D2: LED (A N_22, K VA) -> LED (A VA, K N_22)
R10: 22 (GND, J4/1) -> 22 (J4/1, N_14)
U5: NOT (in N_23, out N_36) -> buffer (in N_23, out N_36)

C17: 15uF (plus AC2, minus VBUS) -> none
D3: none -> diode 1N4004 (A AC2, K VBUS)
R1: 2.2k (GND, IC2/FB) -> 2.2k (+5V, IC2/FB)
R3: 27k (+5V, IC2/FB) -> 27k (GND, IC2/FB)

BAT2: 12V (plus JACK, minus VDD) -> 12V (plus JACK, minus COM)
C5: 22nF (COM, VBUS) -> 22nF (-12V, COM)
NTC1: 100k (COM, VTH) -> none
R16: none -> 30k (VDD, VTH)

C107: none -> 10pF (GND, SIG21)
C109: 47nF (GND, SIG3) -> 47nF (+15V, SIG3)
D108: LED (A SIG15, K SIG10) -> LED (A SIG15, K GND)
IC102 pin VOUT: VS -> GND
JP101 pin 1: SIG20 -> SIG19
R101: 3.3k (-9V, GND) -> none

## [The task]
All of the entries above must be output word for word.

## [Solved exercise]
D2: LED (A N_22, K VA) -> LED (A VA, K N_22)
R10: 22 (GND, J4/1) -> 22 (J4/1, N_14)
U5: NOT (in N_23, out N_36) -> buffer (in N_23, out N_36)

C17: 15uF (plus AC2, minus VBUS) -> none
D3: none -> diode 1N4004 (A AC2, K VBUS)
R1: 2.2k (GND, IC2/FB) -> 2.2k (+5V, IC2/FB)
R3: 27k (+5V, IC2/FB) -> 27k (GND, IC2/FB)

BAT2: 12V (plus JACK, minus VDD) -> 12V (plus JACK, minus COM)
C5: 22nF (COM, VBUS) -> 22nF (-12V, COM)
NTC1: 100k (COM, VTH) -> none
R16: none -> 30k (VDD, VTH)

C107: none -> 10pF (GND, SIG21)
C109: 47nF (GND, SIG3) -> 47nF (+15V, SIG3)
D108: LED (A SIG15, K SIG10) -> LED (A SIG15, K GND)
IC102 pin VOUT: VS -> GND
JP101 pin 1: SIG20 -> SIG19
R101: 3.3k (-9V, GND) -> none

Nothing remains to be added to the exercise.